- [TASK DIRECTIONS]: Emit the data below verbatim, stripping out any pictures.
*** Opening of RECORDS SUPPLIED ***
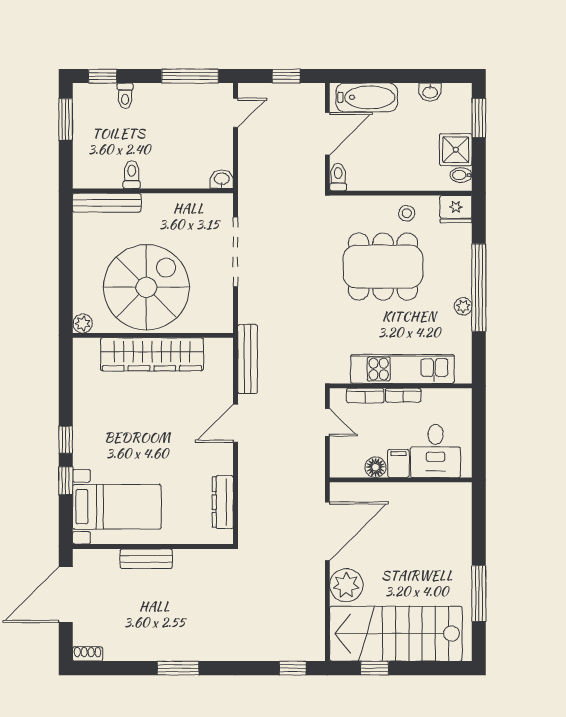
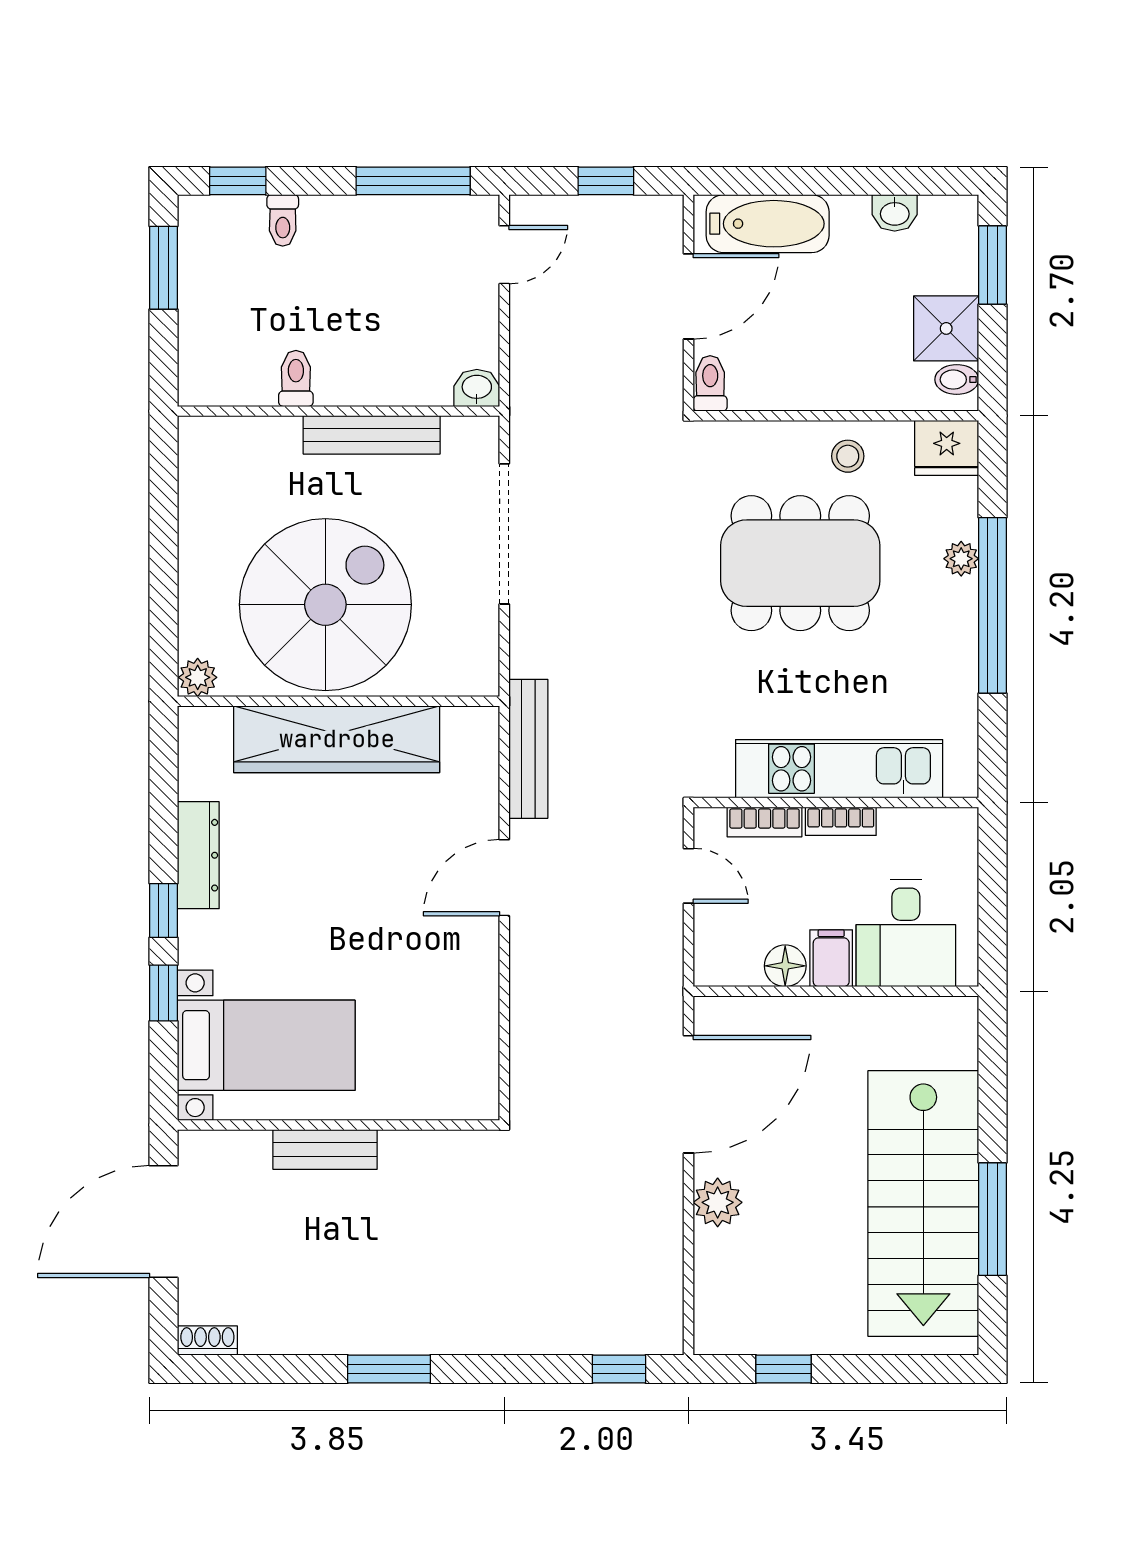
bench: (107, 203) -> (372, 435), moved
plant: (463, 306) -> (961, 559), moved
dresser: (223, 502) -> (198, 855), moved, turned 180
plant: (346, 585) -> (718, 1202), width x0.73, depth x0.73
stairs: (396, 634) -> (923, 1203), moved, turned -90

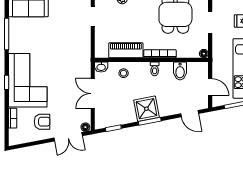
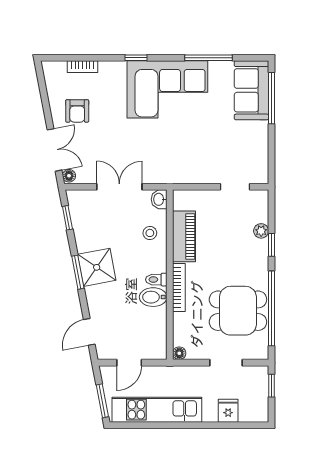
bidet: (180, 71) -> (153, 297), moved
corner sofa: (28, 80) -> (167, 89), moved
double door: (68, 137) -> (54, 150), swing flipped

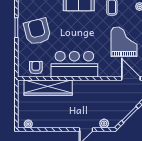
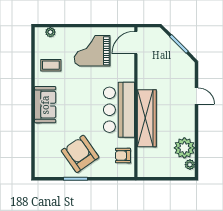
armchair: (37, 32) -> (80, 154), turned 69
wardrobe: (48, 88) -> (147, 118), moved
plant: (104, 123) -> (184, 148), moved, width x1.87, depth x1.87

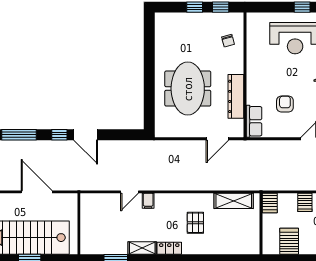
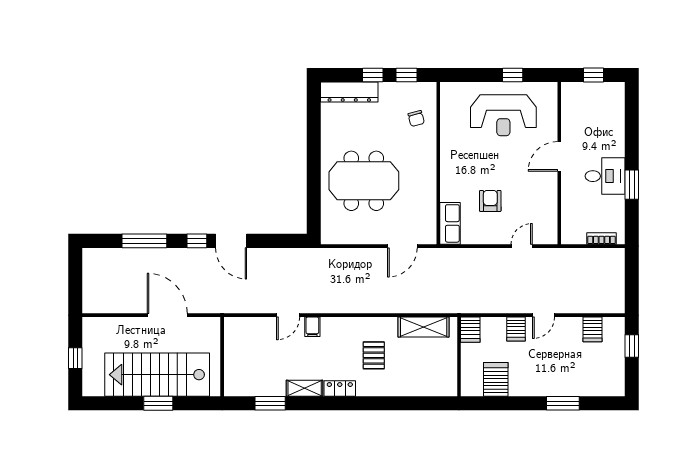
meeting table: (188, 89) -> (364, 181), turned 90
dresser: (236, 96) -> (349, 92), moved, turned -90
*** Close of RECORDS SUPPLIED ***
- [RESULT BELOW]:
bench: (107, 203) -> (372, 435), moved
plant: (463, 306) -> (961, 559), moved
dresser: (223, 502) -> (198, 855), moved, turned 180
plant: (346, 585) -> (718, 1202), width x0.73, depth x0.73
stairs: (396, 634) -> (923, 1203), moved, turned -90

bidet: (180, 71) -> (153, 297), moved
corner sofa: (28, 80) -> (167, 89), moved
double door: (68, 137) -> (54, 150), swing flipped

armchair: (37, 32) -> (80, 154), turned 69
wardrobe: (48, 88) -> (147, 118), moved
plant: (104, 123) -> (184, 148), moved, width x1.87, depth x1.87

meeting table: (188, 89) -> (364, 181), turned 90
dresser: (236, 96) -> (349, 92), moved, turned -90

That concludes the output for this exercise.